(Stored data)

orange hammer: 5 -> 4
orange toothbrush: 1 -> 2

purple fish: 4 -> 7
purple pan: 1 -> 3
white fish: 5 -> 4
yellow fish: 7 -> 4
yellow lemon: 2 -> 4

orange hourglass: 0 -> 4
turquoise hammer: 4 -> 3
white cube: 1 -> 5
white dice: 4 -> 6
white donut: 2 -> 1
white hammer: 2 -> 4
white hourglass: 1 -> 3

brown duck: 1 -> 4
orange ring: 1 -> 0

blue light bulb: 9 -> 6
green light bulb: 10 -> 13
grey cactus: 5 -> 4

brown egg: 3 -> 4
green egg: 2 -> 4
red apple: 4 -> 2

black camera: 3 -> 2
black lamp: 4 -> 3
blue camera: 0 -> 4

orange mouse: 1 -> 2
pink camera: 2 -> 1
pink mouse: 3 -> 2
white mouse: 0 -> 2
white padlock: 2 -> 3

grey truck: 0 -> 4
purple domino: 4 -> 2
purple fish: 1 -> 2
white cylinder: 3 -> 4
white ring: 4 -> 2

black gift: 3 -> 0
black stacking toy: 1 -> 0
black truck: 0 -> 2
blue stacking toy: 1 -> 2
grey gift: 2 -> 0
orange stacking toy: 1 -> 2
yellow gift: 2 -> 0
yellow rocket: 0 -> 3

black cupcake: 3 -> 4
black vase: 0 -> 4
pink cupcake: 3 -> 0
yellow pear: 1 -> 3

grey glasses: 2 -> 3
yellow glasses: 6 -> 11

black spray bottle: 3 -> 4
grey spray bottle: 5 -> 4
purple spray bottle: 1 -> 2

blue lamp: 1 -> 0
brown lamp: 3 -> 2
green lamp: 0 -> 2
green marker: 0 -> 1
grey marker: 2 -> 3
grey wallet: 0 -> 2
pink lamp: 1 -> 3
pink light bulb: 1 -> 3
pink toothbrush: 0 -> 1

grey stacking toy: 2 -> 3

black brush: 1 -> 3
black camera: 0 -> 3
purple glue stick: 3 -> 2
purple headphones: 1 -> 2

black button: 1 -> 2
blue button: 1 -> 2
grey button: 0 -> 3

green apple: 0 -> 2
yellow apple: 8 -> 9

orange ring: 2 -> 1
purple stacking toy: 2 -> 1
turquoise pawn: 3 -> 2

▶ _YOUR TASK_: Exactly how many lines of the data include the word "white"? Reply with that number only.

▶ _SOLUTION FOR THIS PROBLEM_: 10